◆ **Task to carry out**
Tell how many lines in the records contain the word "BUZZER"; the number alone is the answer.

──────── Records for this task ────────

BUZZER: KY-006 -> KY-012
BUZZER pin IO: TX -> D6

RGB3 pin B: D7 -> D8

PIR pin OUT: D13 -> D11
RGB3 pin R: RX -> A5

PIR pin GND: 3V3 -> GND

────────
──────── Records for this task ────────

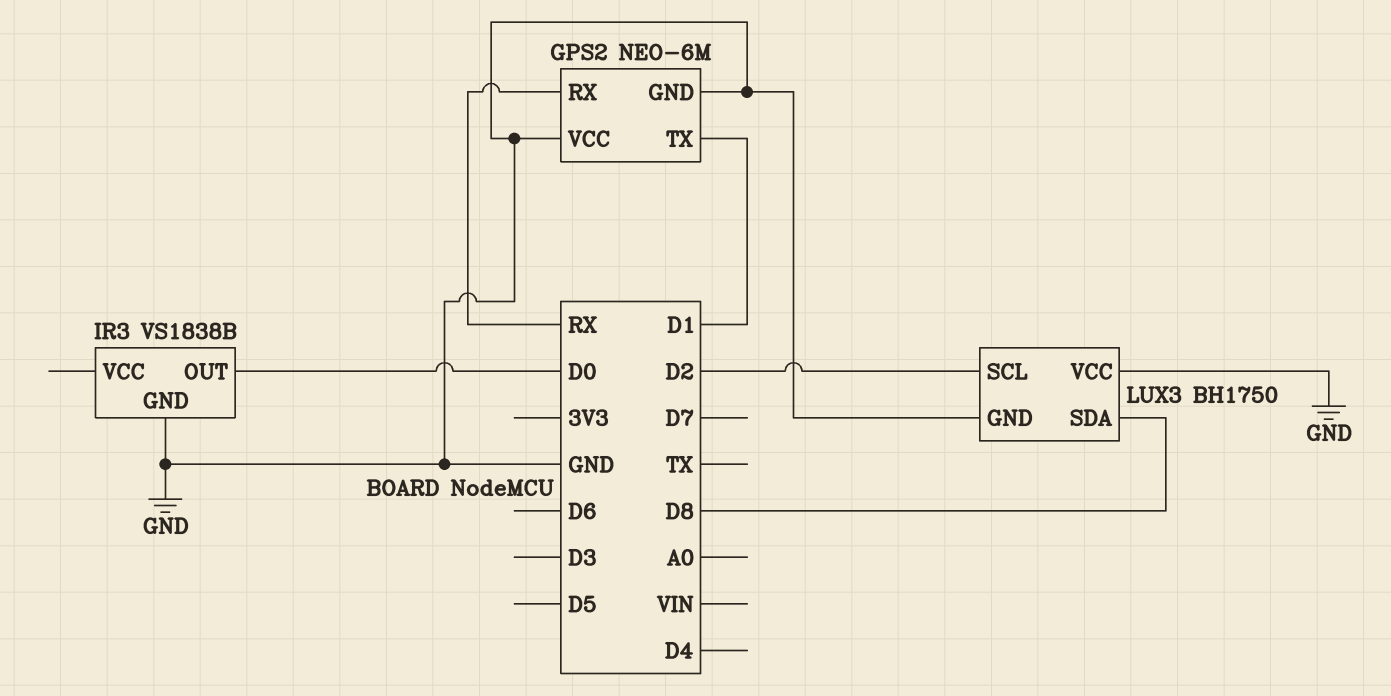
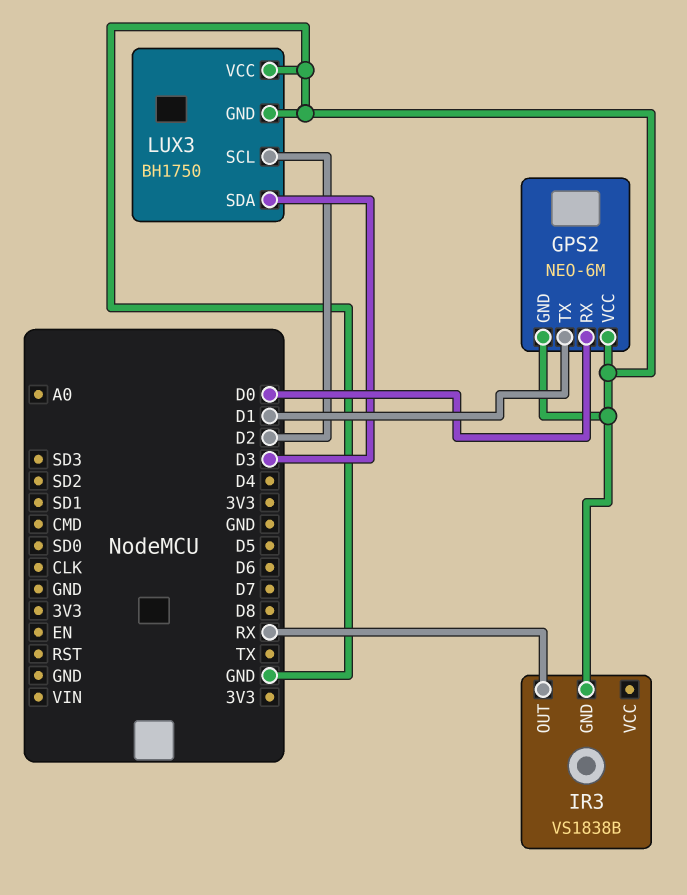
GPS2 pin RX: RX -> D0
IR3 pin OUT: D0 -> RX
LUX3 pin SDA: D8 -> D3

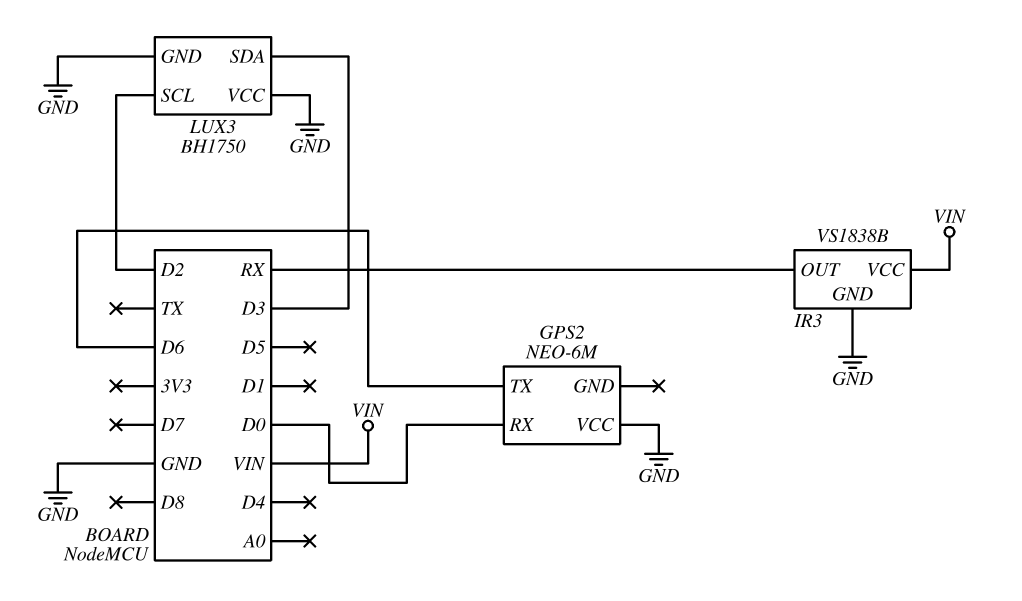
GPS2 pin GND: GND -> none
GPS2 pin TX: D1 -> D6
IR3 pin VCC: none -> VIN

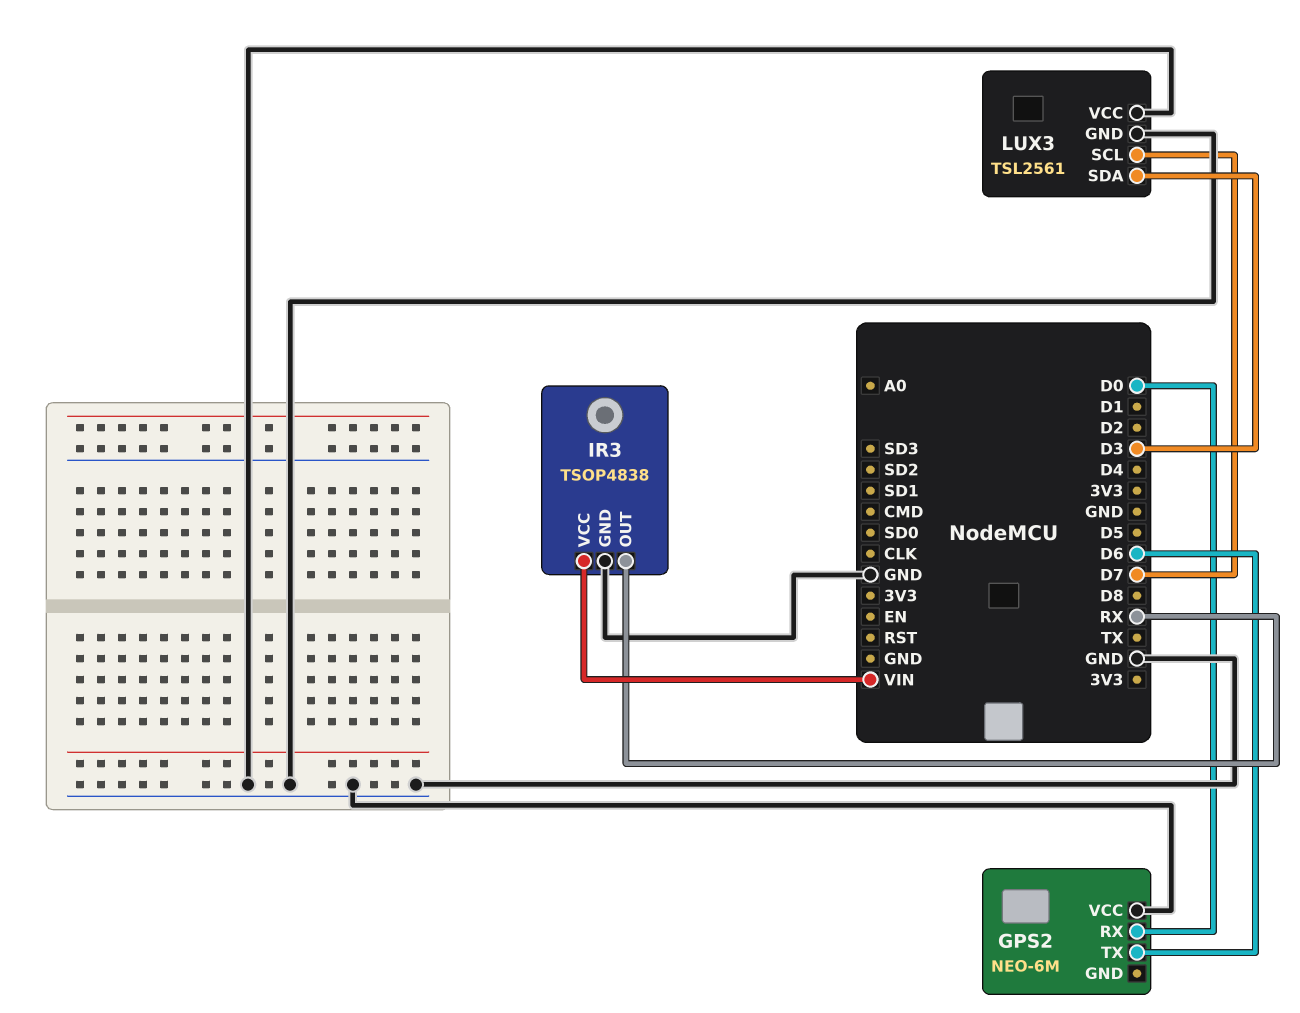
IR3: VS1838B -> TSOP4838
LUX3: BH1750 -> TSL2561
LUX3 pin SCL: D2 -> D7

────────

◆ **Worked solution**
2